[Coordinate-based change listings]
- - - - - - -

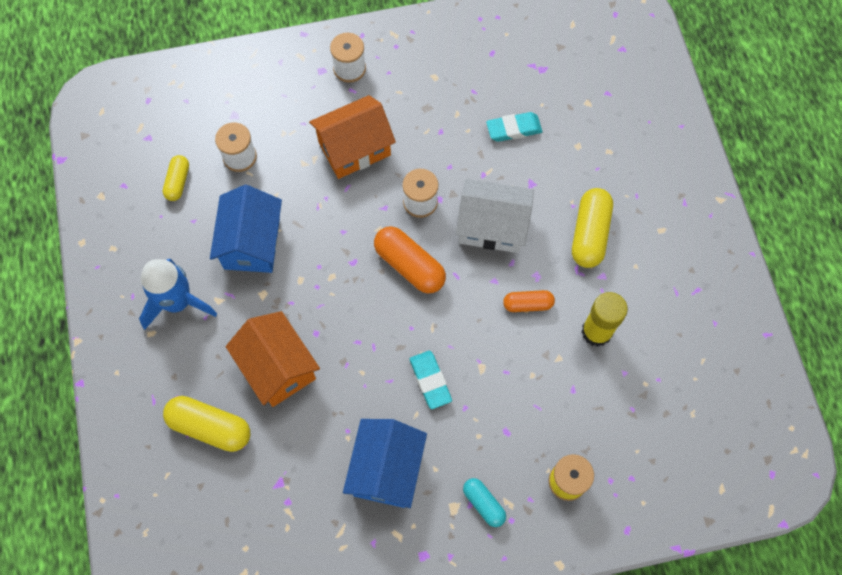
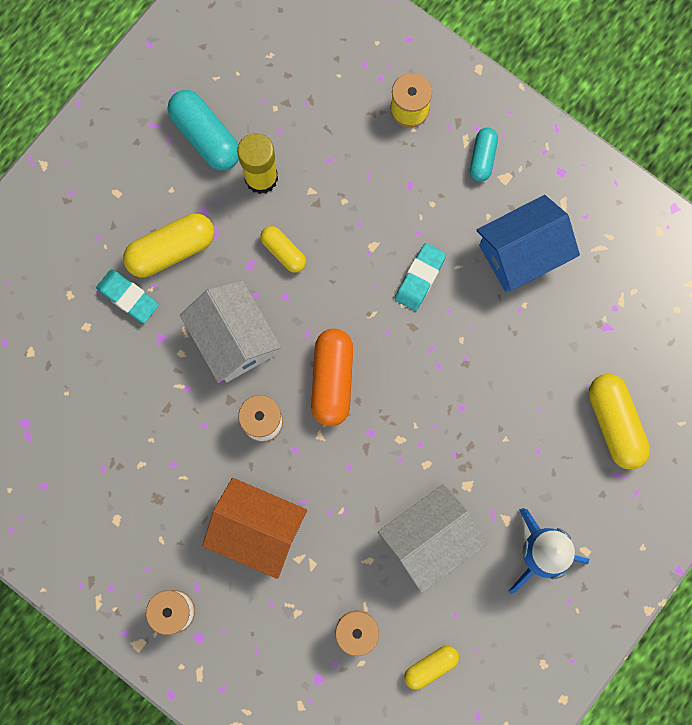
camera: 130 degrees left, 10 degrees up
blue house [210,185,282,273] -> white house [378,484,488,593]
orange house [226,311,320,407] -> none
turquoise eraser [486,112,542,142] -> turquoise eraser moved to [96,269,159,323]
orange capsule [503,290,555,312] -> yellow capsule [260,226,306,273]
none -> turquoise capsule [168,90,239,170]

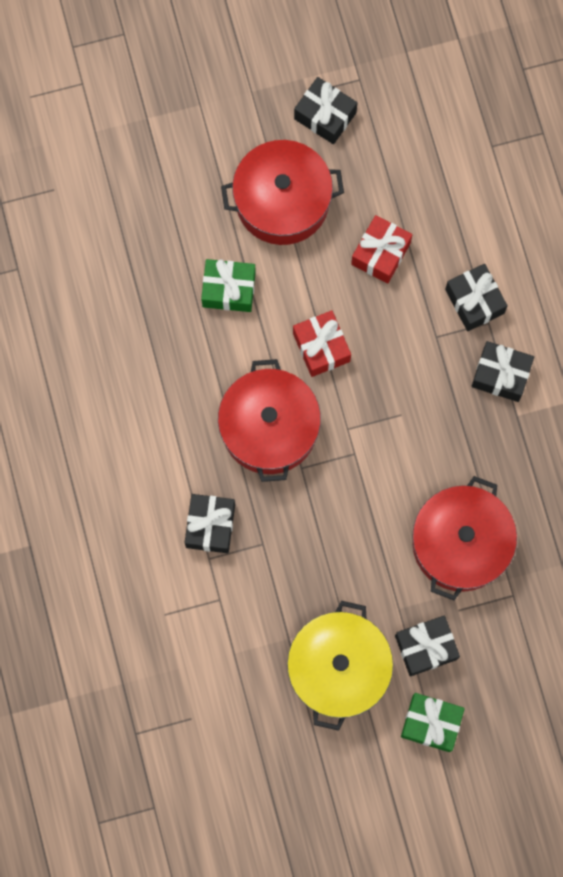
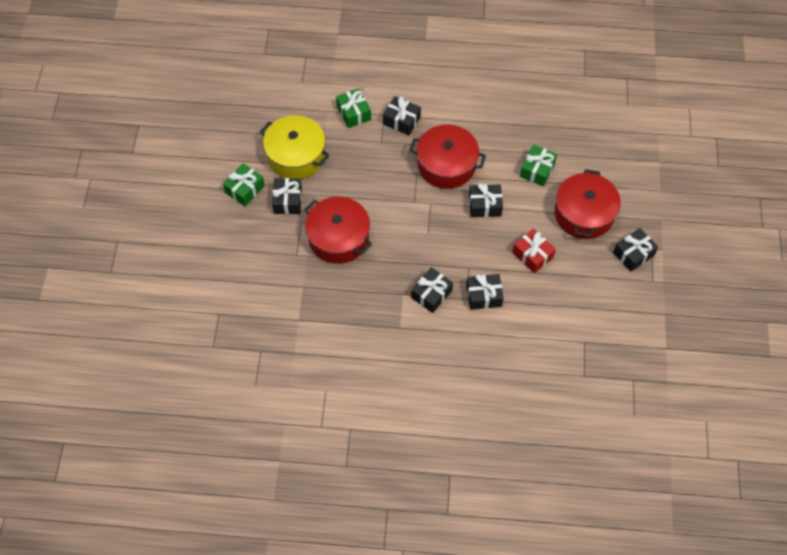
camera: 110 degrees right, 15 degrees down
red gift [293,310,351,377] -> black gift [469,183,503,217]
none -> green gift [336,88,371,128]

- - - - - - -

== What you should do ==
Report each line above containing the string "orange".

== Response to this exercise ==
orange house [226,311,320,407] -> none
orange capsule [503,290,555,312] -> yellow capsule [260,226,306,273]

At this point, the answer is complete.